§ **WHAT NEEDS TO BE DONE**
Starting at the line that holds "(463, 113) = (625, 136): none -> white cake" and stopping at the line that holds "(884, 329) = (745, 495): red", restate the records below word for word, with both of those lines included.

§ **PROVIDED RECORDS**

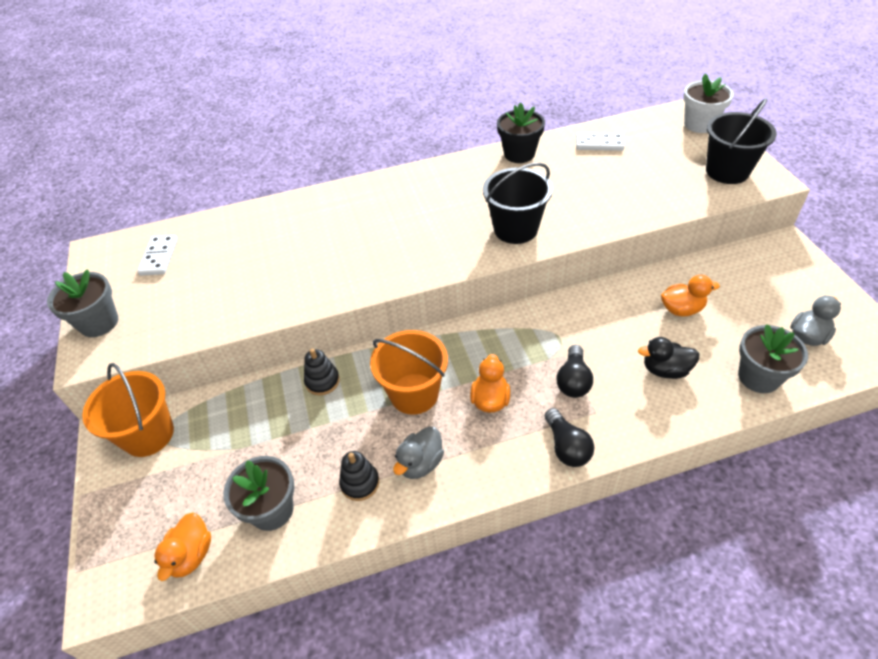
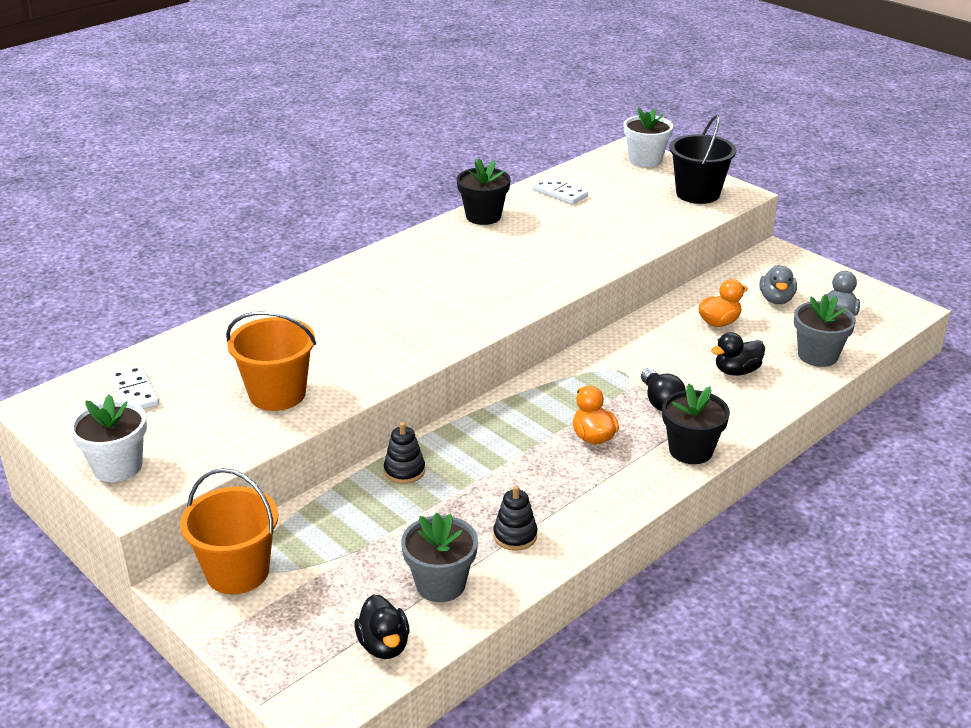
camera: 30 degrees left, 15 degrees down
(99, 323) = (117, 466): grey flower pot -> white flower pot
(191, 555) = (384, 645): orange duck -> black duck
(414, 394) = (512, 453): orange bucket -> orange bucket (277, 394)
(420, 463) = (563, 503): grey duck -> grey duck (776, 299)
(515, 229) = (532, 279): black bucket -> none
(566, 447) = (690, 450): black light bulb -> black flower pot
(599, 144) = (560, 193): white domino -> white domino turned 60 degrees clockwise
...
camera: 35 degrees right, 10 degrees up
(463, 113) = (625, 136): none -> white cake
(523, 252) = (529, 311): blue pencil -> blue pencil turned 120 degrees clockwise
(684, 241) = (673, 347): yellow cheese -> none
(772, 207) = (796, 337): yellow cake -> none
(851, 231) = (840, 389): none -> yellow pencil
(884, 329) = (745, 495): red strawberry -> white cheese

§ **OUTPUT**
(463, 113) = (625, 136): none -> white cake
(523, 252) = (529, 311): blue pencil -> blue pencil turned 120 degrees clockwise
(684, 241) = (673, 347): yellow cheese -> none
(772, 207) = (796, 337): yellow cake -> none
(851, 231) = (840, 389): none -> yellow pencil
(884, 329) = (745, 495): red strawberry -> white cheese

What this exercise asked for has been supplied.